**Exercise materials**.
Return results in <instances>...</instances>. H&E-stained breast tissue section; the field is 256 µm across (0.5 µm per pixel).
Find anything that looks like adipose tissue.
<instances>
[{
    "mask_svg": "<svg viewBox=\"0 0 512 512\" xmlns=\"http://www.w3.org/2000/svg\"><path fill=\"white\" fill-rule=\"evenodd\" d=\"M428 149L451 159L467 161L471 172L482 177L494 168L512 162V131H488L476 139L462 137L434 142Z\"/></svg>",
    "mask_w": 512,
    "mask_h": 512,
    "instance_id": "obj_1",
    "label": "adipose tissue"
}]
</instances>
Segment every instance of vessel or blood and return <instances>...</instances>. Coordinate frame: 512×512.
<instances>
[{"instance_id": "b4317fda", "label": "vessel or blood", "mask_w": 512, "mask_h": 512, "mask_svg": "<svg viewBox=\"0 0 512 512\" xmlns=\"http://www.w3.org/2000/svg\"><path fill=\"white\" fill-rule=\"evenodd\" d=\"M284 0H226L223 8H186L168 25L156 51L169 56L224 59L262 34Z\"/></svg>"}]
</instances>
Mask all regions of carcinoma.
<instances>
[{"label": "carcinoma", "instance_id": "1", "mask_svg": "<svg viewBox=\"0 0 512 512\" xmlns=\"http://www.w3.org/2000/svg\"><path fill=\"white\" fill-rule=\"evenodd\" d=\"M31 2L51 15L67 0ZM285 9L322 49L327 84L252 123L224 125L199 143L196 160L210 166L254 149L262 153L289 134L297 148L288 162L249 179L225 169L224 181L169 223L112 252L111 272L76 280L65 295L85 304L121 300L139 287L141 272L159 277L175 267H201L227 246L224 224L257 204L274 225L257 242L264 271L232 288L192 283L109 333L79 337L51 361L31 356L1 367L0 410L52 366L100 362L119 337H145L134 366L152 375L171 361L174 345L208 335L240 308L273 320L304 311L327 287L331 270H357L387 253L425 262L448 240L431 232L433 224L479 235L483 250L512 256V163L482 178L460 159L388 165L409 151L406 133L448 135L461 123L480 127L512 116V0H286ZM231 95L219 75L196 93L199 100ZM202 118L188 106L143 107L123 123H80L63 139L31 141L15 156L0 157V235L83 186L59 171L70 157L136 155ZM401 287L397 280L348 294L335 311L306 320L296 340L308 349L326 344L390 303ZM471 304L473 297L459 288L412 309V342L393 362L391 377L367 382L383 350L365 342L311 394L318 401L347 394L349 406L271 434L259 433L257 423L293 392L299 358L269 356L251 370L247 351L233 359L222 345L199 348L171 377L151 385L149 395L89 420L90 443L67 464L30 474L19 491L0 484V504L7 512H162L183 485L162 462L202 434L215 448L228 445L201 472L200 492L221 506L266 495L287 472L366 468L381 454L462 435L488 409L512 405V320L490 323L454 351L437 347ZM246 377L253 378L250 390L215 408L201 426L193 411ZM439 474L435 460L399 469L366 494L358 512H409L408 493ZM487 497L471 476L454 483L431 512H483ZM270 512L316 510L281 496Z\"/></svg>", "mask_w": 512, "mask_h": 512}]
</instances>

**What the task requires**.
Faithfully reproduce all of the records, character for character.

**Problem solution**.
Return results in <instances>...</instances>. H&E-stained breast tissue section; the field is 256 µm across (0.5 µm per pixel).
Find anything that looks like adipose tissue.
<instances>
[{
    "mask_svg": "<svg viewBox=\"0 0 512 512\" xmlns=\"http://www.w3.org/2000/svg\"><path fill=\"white\" fill-rule=\"evenodd\" d=\"M428 149L451 159L467 161L471 172L482 177L494 168L512 162V131H488L476 139L462 137L434 142Z\"/></svg>",
    "mask_w": 512,
    "mask_h": 512,
    "instance_id": "obj_1",
    "label": "adipose tissue"
}]
</instances>
Segment every instance of vessel or blood and return <instances>...</instances>. Coordinate frame: 512×512.
<instances>
[{"instance_id": "b4317fda", "label": "vessel or blood", "mask_w": 512, "mask_h": 512, "mask_svg": "<svg viewBox=\"0 0 512 512\" xmlns=\"http://www.w3.org/2000/svg\"><path fill=\"white\" fill-rule=\"evenodd\" d=\"M284 0H226L223 8H186L168 25L156 51L169 56L224 59L262 34Z\"/></svg>"}]
</instances>
Mask all regions of carcinoma.
<instances>
[{"label": "carcinoma", "instance_id": "1", "mask_svg": "<svg viewBox=\"0 0 512 512\" xmlns=\"http://www.w3.org/2000/svg\"><path fill=\"white\" fill-rule=\"evenodd\" d=\"M31 2L51 15L67 0ZM285 9L322 49L327 84L252 123L224 125L199 143L196 160L210 166L254 149L262 153L289 134L297 148L288 162L249 179L225 169L224 181L169 223L112 252L111 272L76 280L65 295L85 304L121 300L139 287L141 272L159 277L175 267H201L227 246L224 224L257 204L274 225L257 242L264 271L232 288L192 283L109 333L79 337L51 361L31 356L1 367L0 410L52 366L100 362L119 337H145L134 366L152 375L171 361L174 345L208 335L240 308L273 320L304 311L327 287L331 270H357L387 253L425 262L448 240L431 232L433 224L479 235L483 250L512 256V163L482 178L460 159L388 165L409 151L406 133L448 135L461 123L480 127L512 116V0H286ZM231 95L219 75L196 93L199 100ZM202 118L188 106L143 107L123 123H80L63 139L31 141L15 156L0 157V235L83 186L59 171L70 157L136 155ZM401 287L397 280L348 294L335 311L306 320L296 340L308 349L326 344L390 303ZM471 304L473 297L459 288L412 309V342L393 362L391 377L367 382L383 350L365 342L311 394L318 401L347 394L349 406L271 434L259 433L257 423L293 392L299 358L269 356L251 370L247 351L233 359L222 345L199 348L171 377L151 385L149 395L89 420L90 443L67 464L30 474L19 491L0 484V504L7 512H162L183 485L162 462L202 434L215 448L228 445L201 472L200 492L221 506L266 495L287 472L366 468L381 454L462 435L488 409L512 405V320L490 323L454 351L437 347ZM246 377L253 378L250 390L215 408L201 426L193 411ZM439 474L435 460L399 469L366 494L358 512H409L408 493ZM487 497L471 476L454 483L431 512H483ZM270 512L316 510L281 496Z\"/></svg>", "mask_w": 512, "mask_h": 512}]
</instances>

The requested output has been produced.